[Image change detection data]
BEGIN
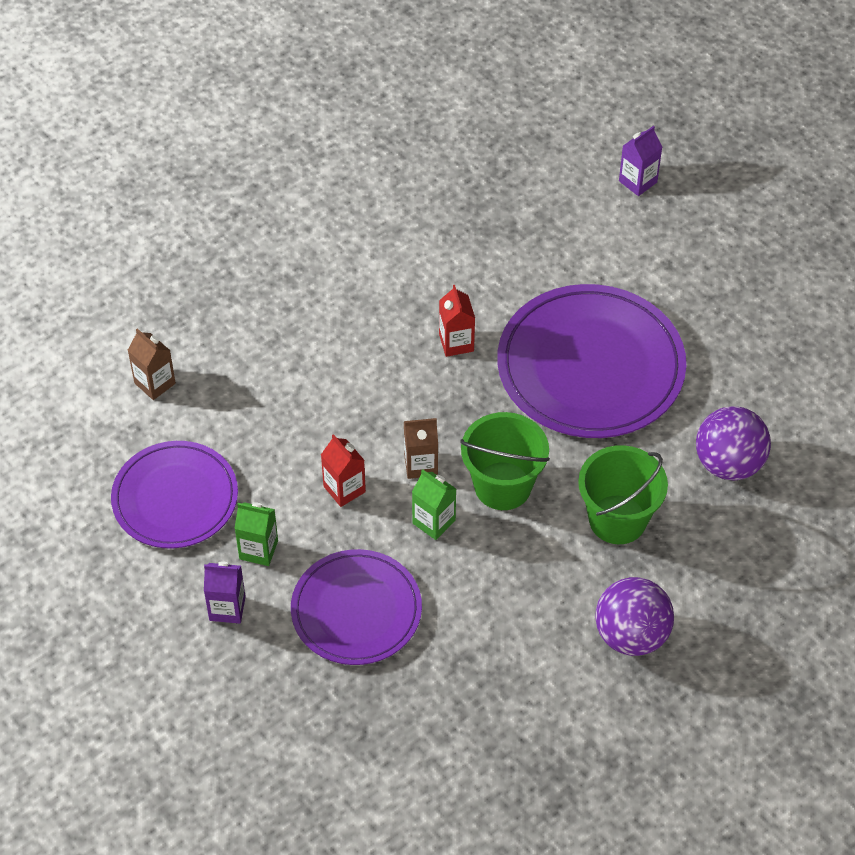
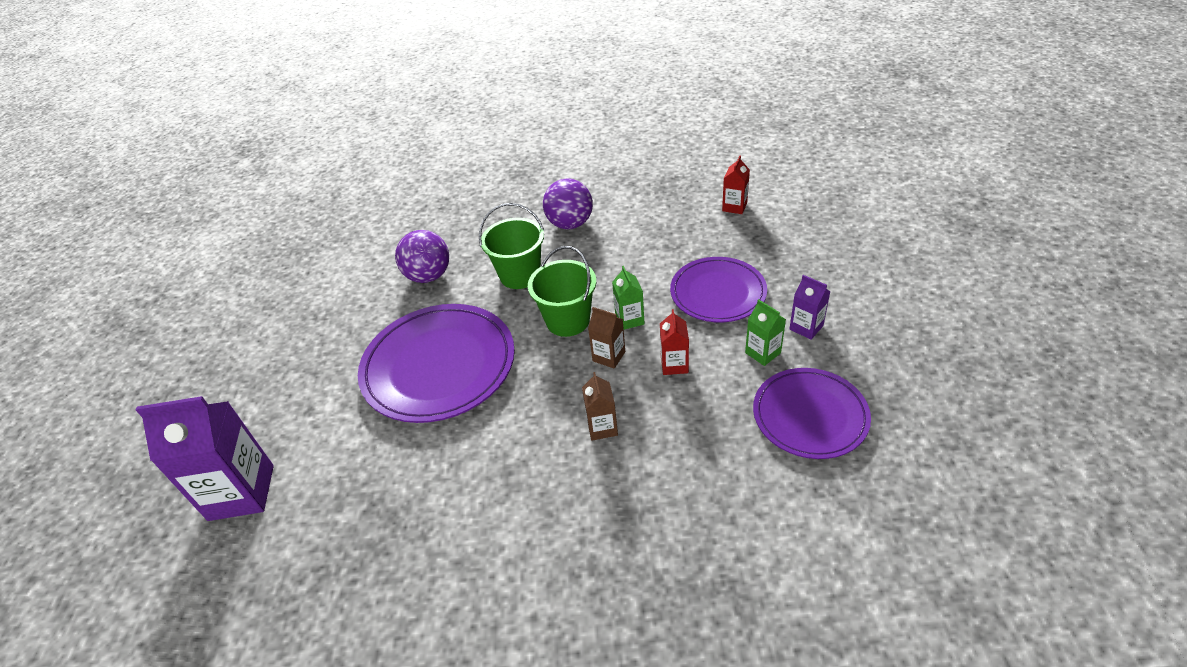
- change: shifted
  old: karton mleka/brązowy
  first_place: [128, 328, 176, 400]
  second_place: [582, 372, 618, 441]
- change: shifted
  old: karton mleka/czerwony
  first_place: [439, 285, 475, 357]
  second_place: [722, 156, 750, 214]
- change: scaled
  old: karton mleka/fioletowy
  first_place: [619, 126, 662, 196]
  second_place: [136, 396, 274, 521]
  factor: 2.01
END
### What is being asked
Copy all the entries word for word. Omit any pictures.

### Final answer
- change: shifted
  old: karton mleka/brązowy
  first_place: [128, 328, 176, 400]
  second_place: [582, 372, 618, 441]
- change: shifted
  old: karton mleka/czerwony
  first_place: [439, 285, 475, 357]
  second_place: [722, 156, 750, 214]
- change: scaled
  old: karton mleka/fioletowy
  first_place: [619, 126, 662, 196]
  second_place: [136, 396, 274, 521]
  factor: 2.01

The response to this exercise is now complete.